___ Given data ___
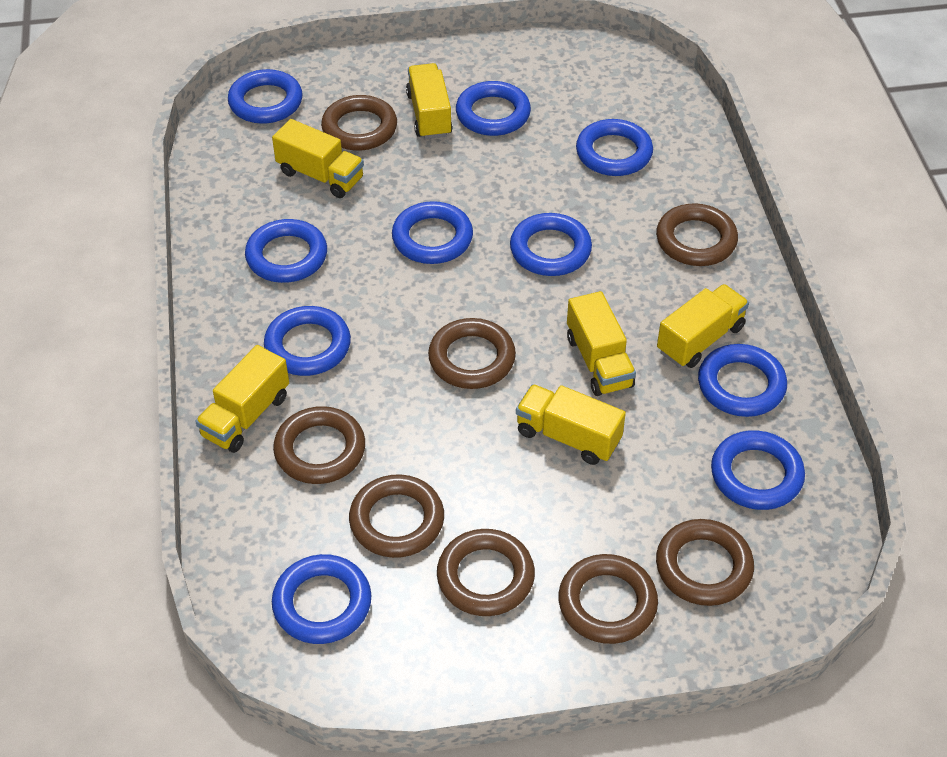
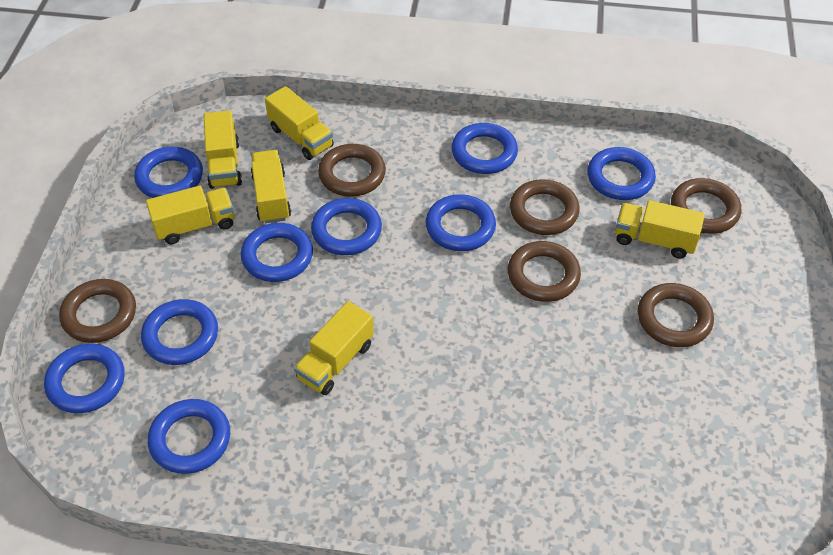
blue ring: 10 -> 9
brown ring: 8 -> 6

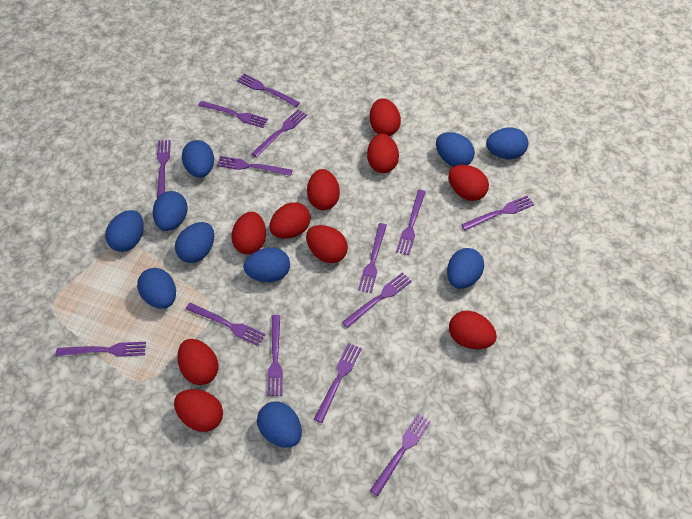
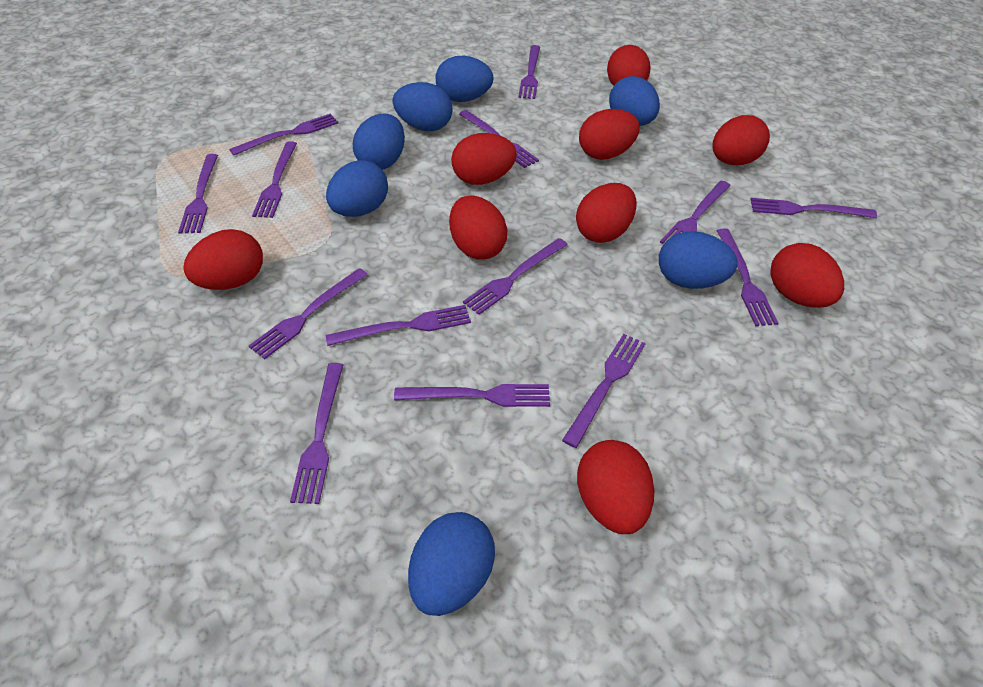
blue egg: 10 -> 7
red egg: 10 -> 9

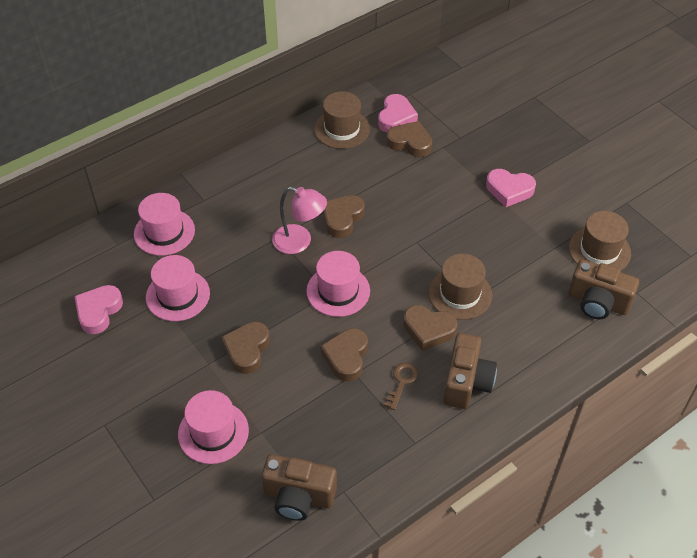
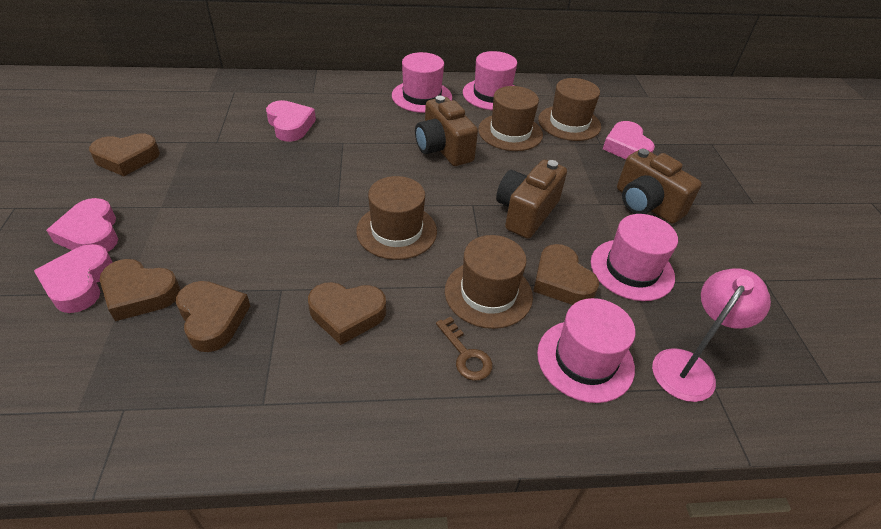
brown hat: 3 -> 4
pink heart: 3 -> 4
___
__Task brief__.
Make an exact copy of the records above, one that has none of the pictures.

__Expected answer__.
blue ring: 10 -> 9
brown ring: 8 -> 6

blue egg: 10 -> 7
red egg: 10 -> 9

brown hat: 3 -> 4
pink heart: 3 -> 4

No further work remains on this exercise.